→ **YOUR INSTRUCTIONS**
Note the line containing "R6: 360 (AGND, DIO) -> none"; from it through the last line below, give only those lines again, exactly, both ends included, skipping pictures.

━━━ ENTRIES SUPPLIED ━━━

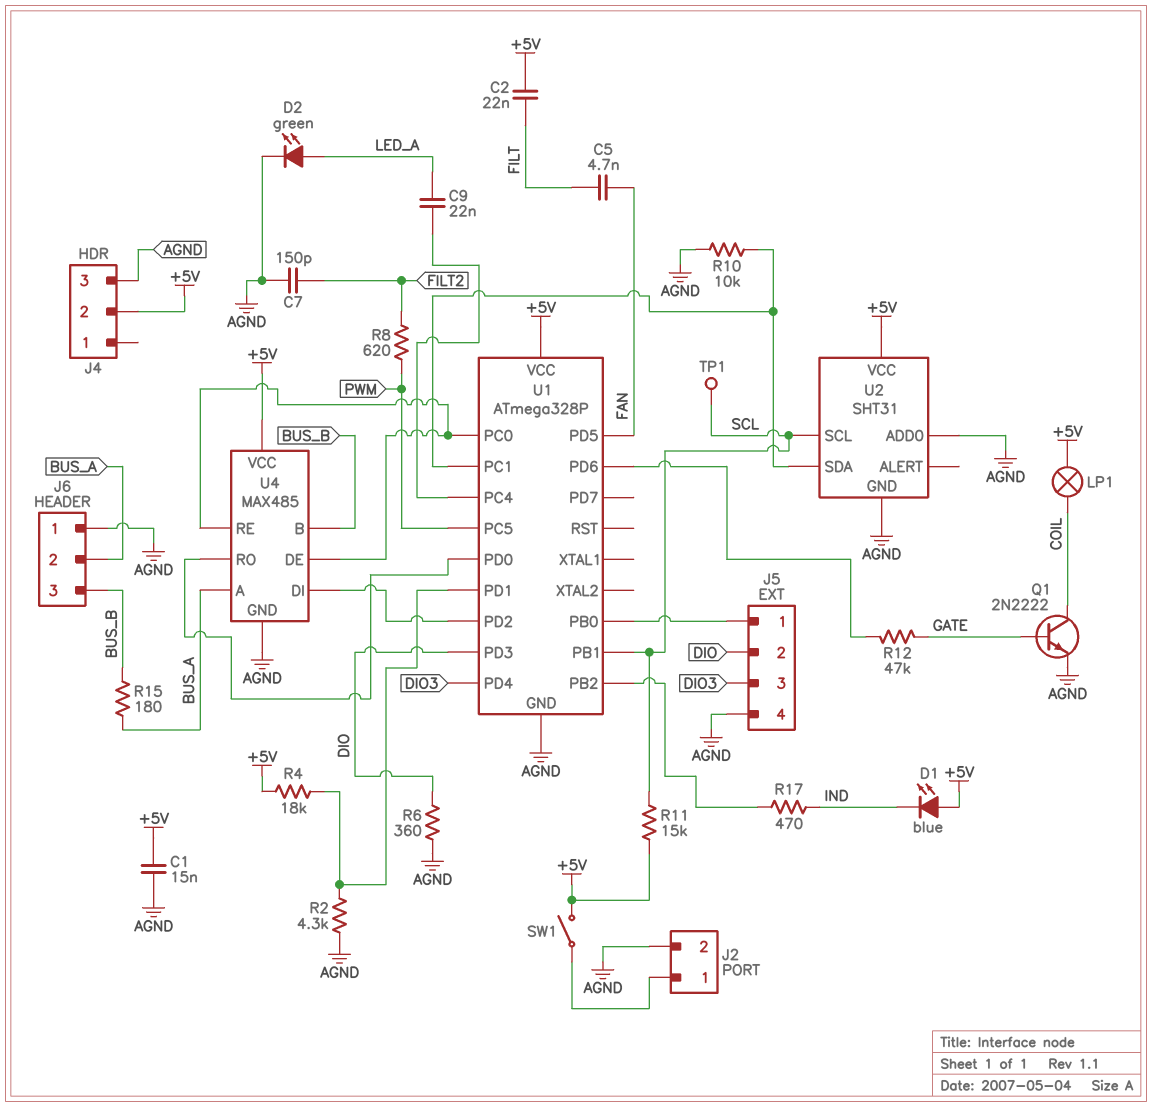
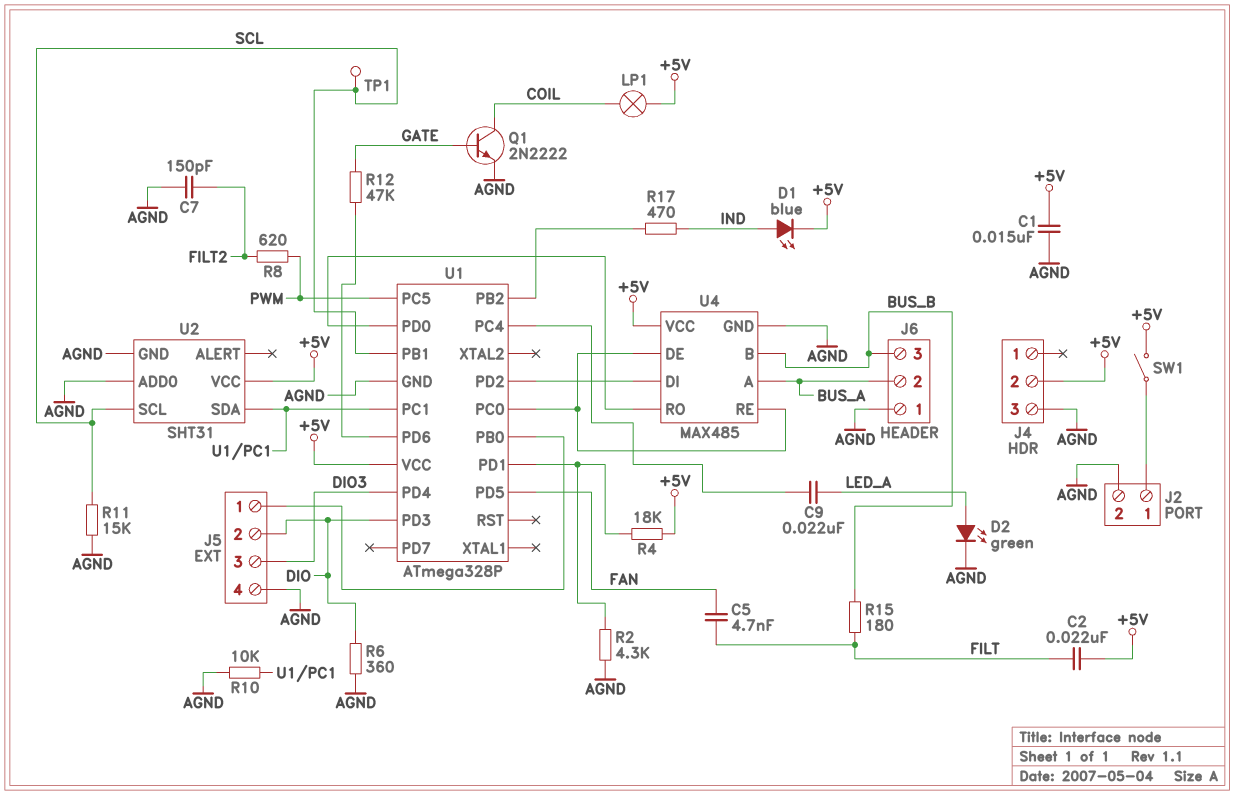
D1: LED blue (A +5V, K IND) -> LED blue (A IND, K +5V)
R11: 15k (+5V, SCL) -> 15k (AGND, SCL)
R15: 180 (BUS_A, BUS_B) -> 180 (BUS_B, FILT)

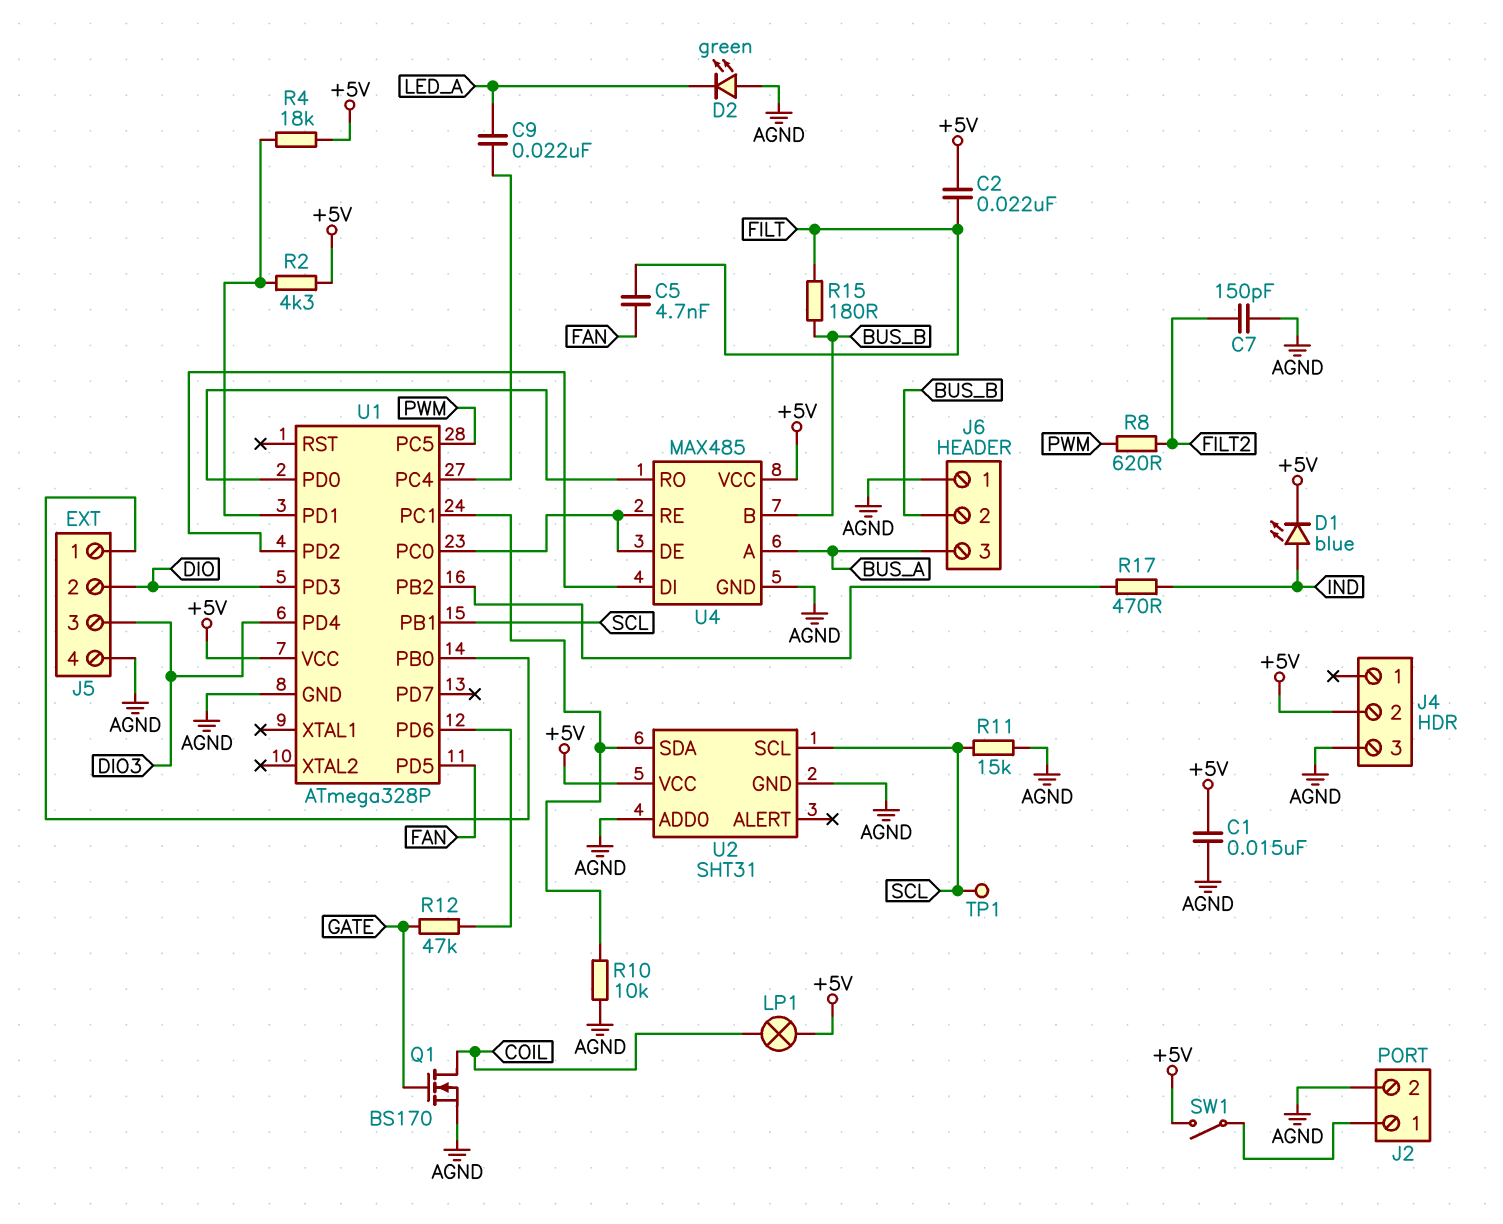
D2: LED green (A LED_A, K AGND) -> LED green (A AGND, K LED_A)
J6 pin 2: BUS_A -> BUS_B
J6 pin 3: BUS_B -> BUS_A
Q1: NPN 2N2222 (B GATE, C COIL, E AGND) -> NMOS BS170 (G GATE, D COIL, S AGND)
R2: 4.3k (AGND, U1/PD1) -> 4.3k (+5V, U1/PD1)
R6: 360 (AGND, DIO) -> none

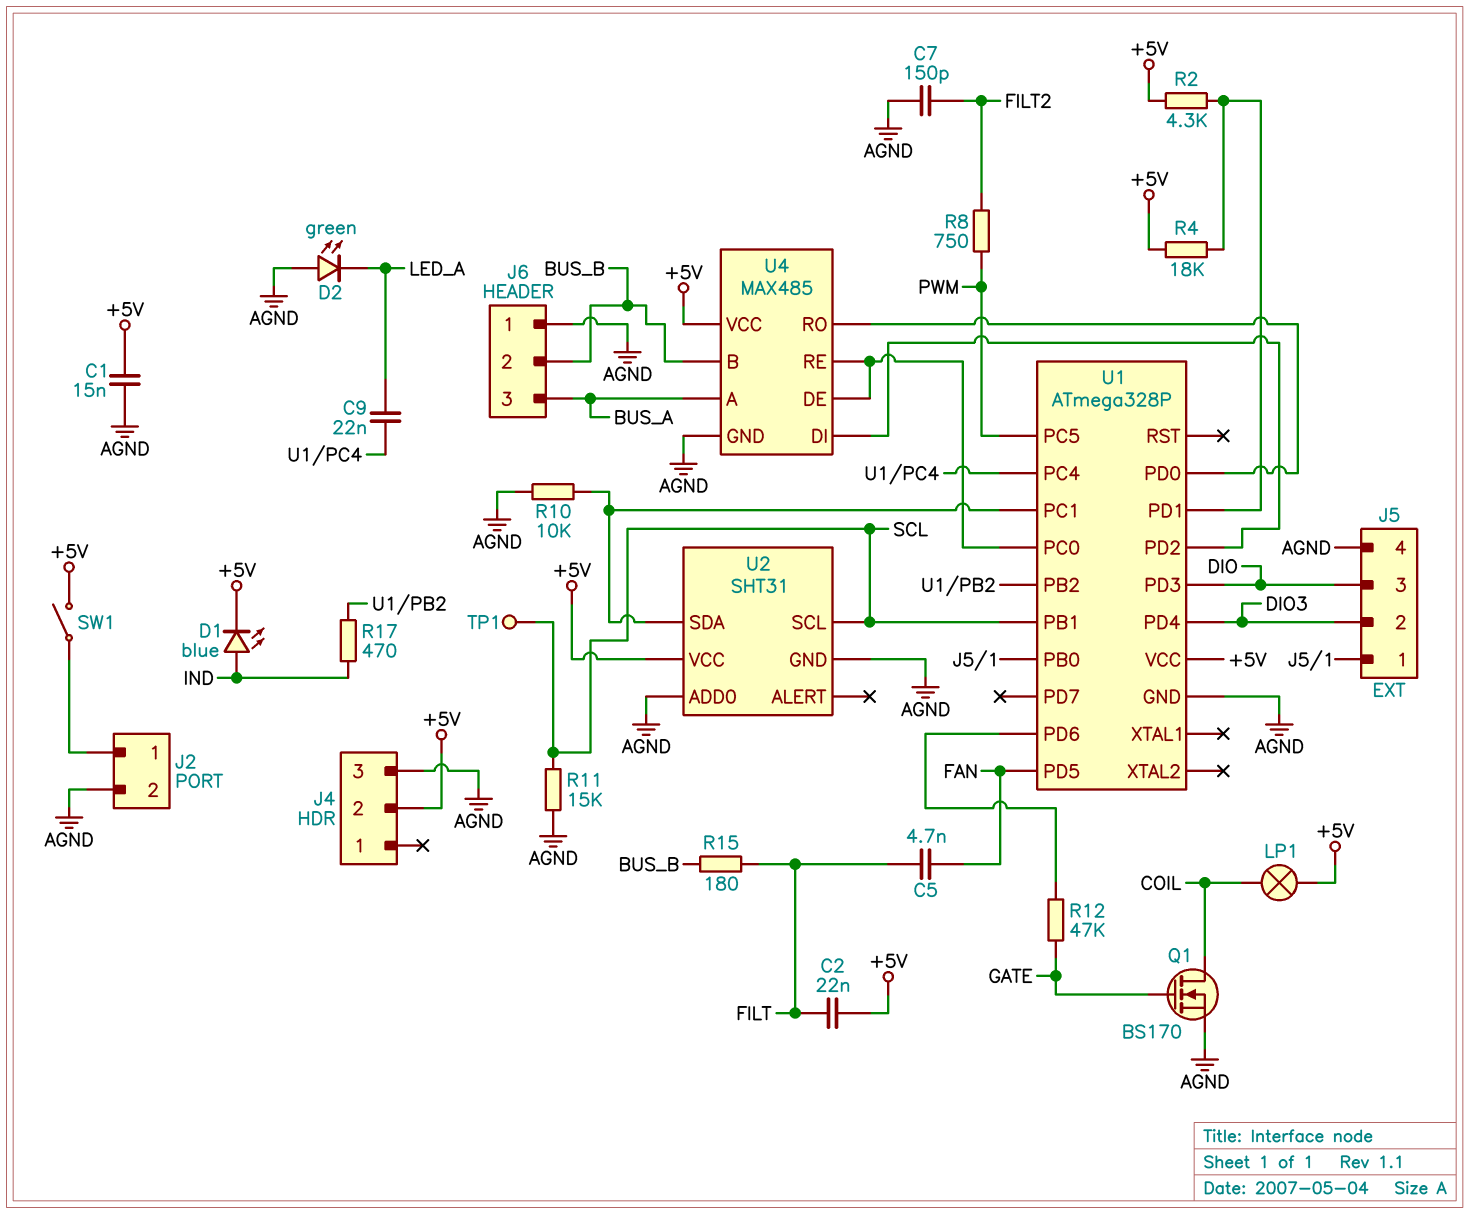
J5 pin 2: DIO -> DIO3
J5 pin 3: DIO3 -> DIO
R8: 620 (FILT2, PWM) -> 750 (FILT2, PWM)

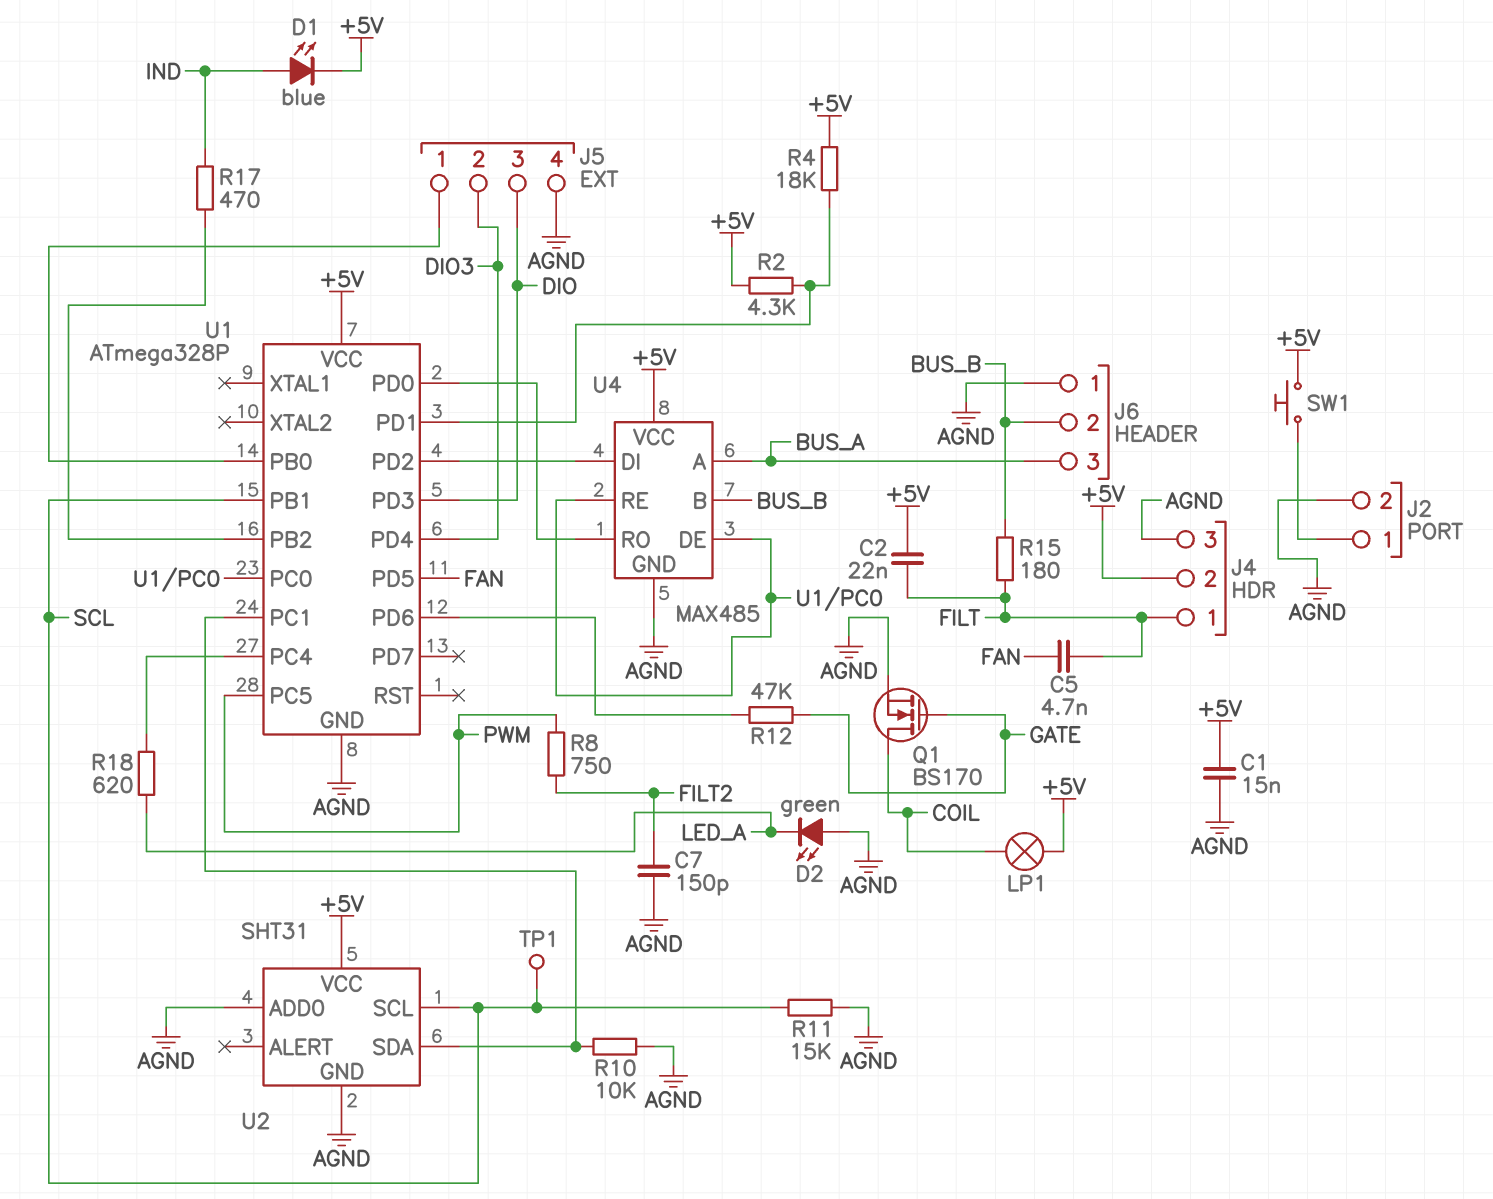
C9: 22nF (LED_A, U1/PC4) -> none
J4 pin 1: none -> FILT
R18: none -> 620 (LED_A, U1/PC4)
SW1: switch (+5V, J2/1) -> button (+5V, J2/1)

━━━

→ **THE COMPLETED TASK**
R6: 360 (AGND, DIO) -> none

J5 pin 2: DIO -> DIO3
J5 pin 3: DIO3 -> DIO
R8: 620 (FILT2, PWM) -> 750 (FILT2, PWM)

C9: 22nF (LED_A, U1/PC4) -> none
J4 pin 1: none -> FILT
R18: none -> 620 (LED_A, U1/PC4)
SW1: switch (+5V, J2/1) -> button (+5V, J2/1)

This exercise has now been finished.